Work item:
A faithful, complete copy of the entries below is required, with images removed.

[Dataset entries]

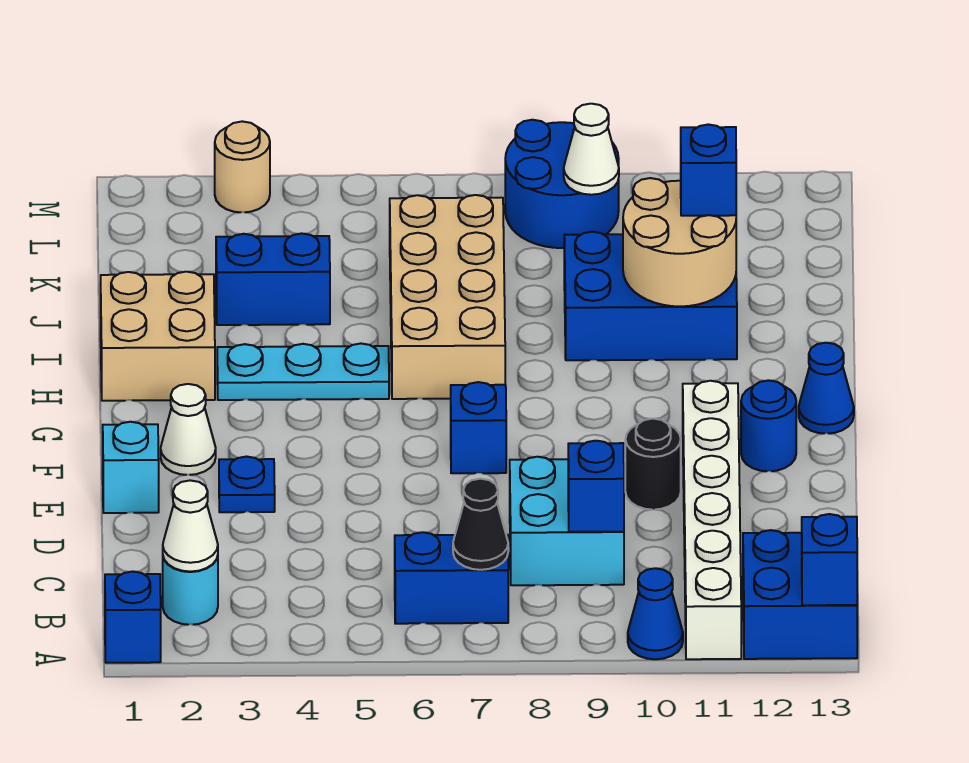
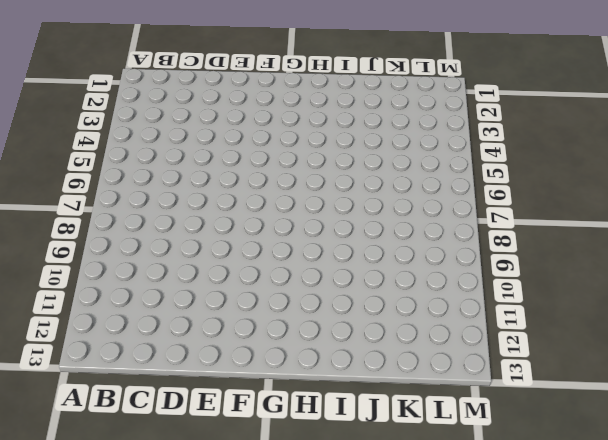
none -> blue brick A1 level 1
none -> blue cone A10 level 1
none -> white brick A11:F11 level 1

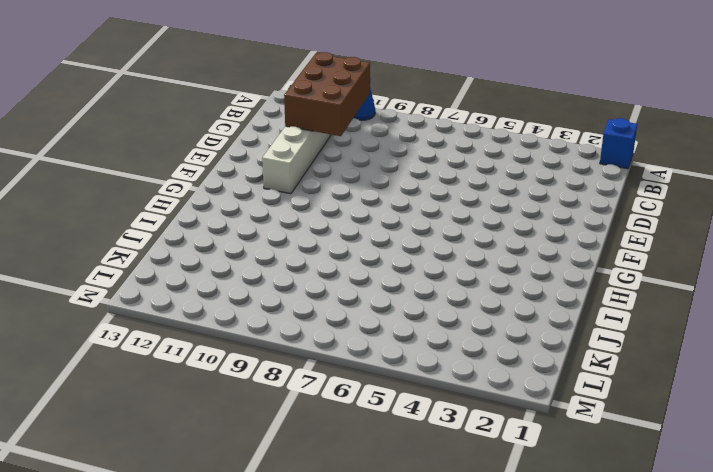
brown brick B10:D11 level 2 -> none
none -> blue brick A12:B13 level 1
none -> cyan round brick B2 level 1
none -> blue brick B6:B7 level 1

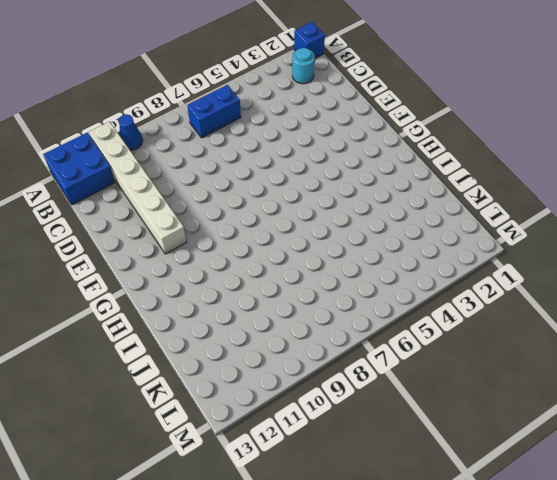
none -> cyan brick C8:D9 level 1
none -> cyan brick E1 level 1
none -> blue plate E3 level 1

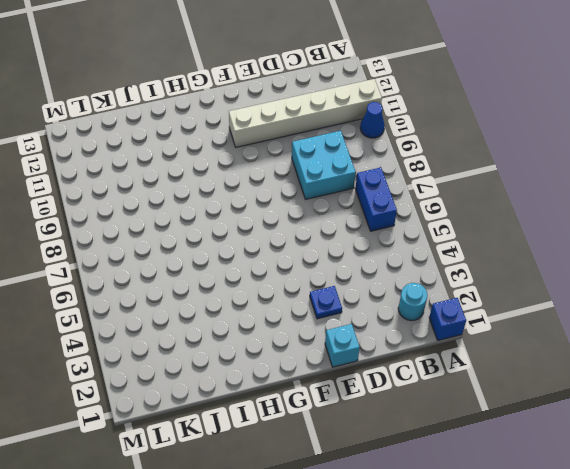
none -> blue brick A12:B13 level 1
none -> black round brick E10 level 1
none -> white cone F2 level 1

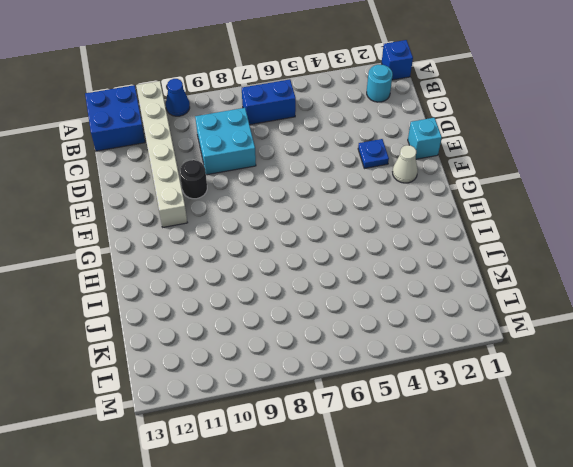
none -> blue brick F7 level 1
none -> blue round brick F12 level 1
none -> blue cone G13 level 1

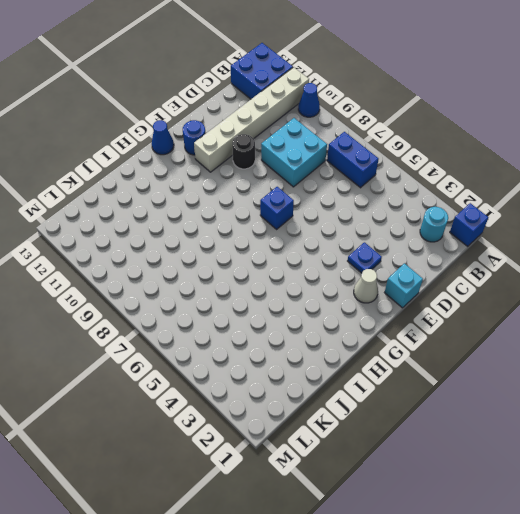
none -> tan brick H1:I2 level 1
none -> cyan plate H3:H5 level 1
none -> tan brick H6:K7 level 1

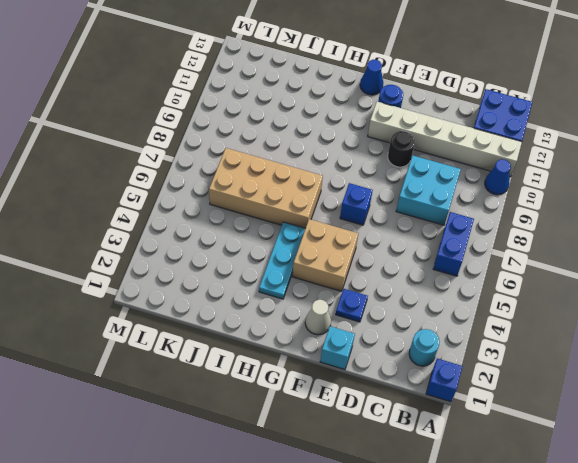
tan brick F4:G5 level 1 -> tan brick H1:I2 level 1
none -> blue brick I9:J11 level 1
none -> blue brick J3:J4 level 1
none -> blue round brick L8:M9 level 1

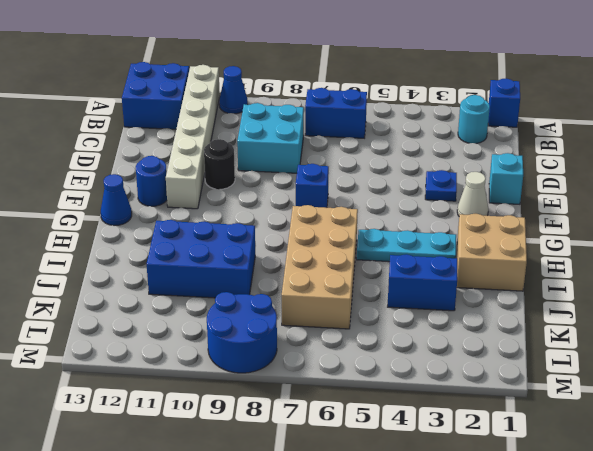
none -> tan round brick M3 level 1
none -> blue brick A13 level 2
none -> white cone B2 level 2

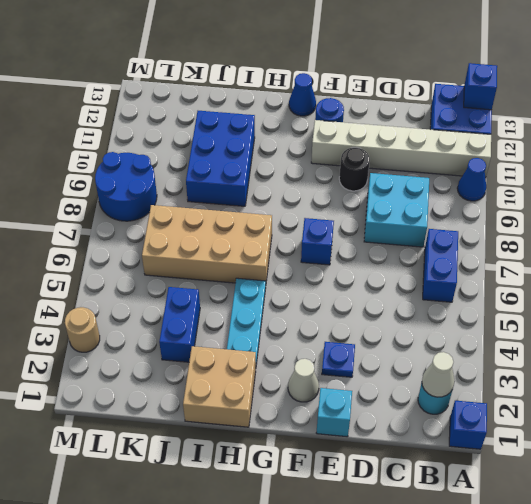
none -> black cone B7 level 2
none -> blue brick C9 level 2
none -> tan round brick I10:J11 level 2

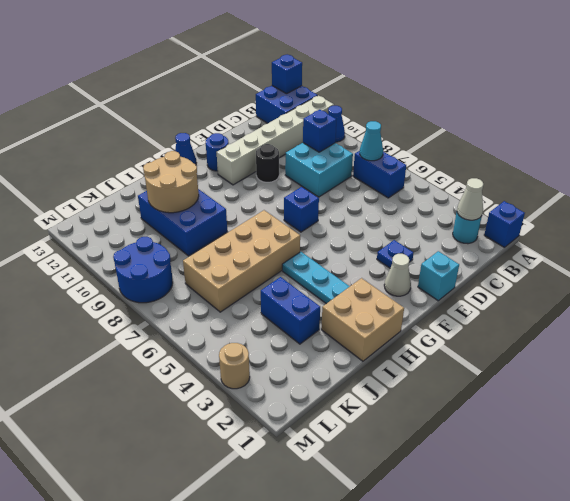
cyan cone B7 level 2 -> black cone B7 level 2
none -> white cone L9 level 2
none -> blue brick J11 level 3

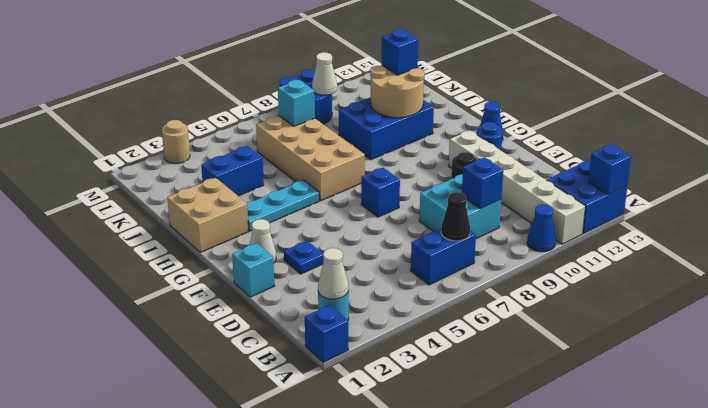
cyan brick K7 level 2 -> none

Solution to this task:
none -> blue brick A1 level 1
none -> blue cone A10 level 1
none -> white brick A11:F11 level 1

brown brick B10:D11 level 2 -> none
none -> blue brick A12:B13 level 1
none -> cyan round brick B2 level 1
none -> blue brick B6:B7 level 1

none -> cyan brick C8:D9 level 1
none -> cyan brick E1 level 1
none -> blue plate E3 level 1

none -> blue brick A12:B13 level 1
none -> black round brick E10 level 1
none -> white cone F2 level 1

none -> blue brick F7 level 1
none -> blue round brick F12 level 1
none -> blue cone G13 level 1

none -> tan brick H1:I2 level 1
none -> cyan plate H3:H5 level 1
none -> tan brick H6:K7 level 1

tan brick F4:G5 level 1 -> tan brick H1:I2 level 1
none -> blue brick I9:J11 level 1
none -> blue brick J3:J4 level 1
none -> blue round brick L8:M9 level 1

none -> tan round brick M3 level 1
none -> blue brick A13 level 2
none -> white cone B2 level 2

none -> black cone B7 level 2
none -> blue brick C9 level 2
none -> tan round brick I10:J11 level 2

cyan cone B7 level 2 -> black cone B7 level 2
none -> white cone L9 level 2
none -> blue brick J11 level 3

cyan brick K7 level 2 -> none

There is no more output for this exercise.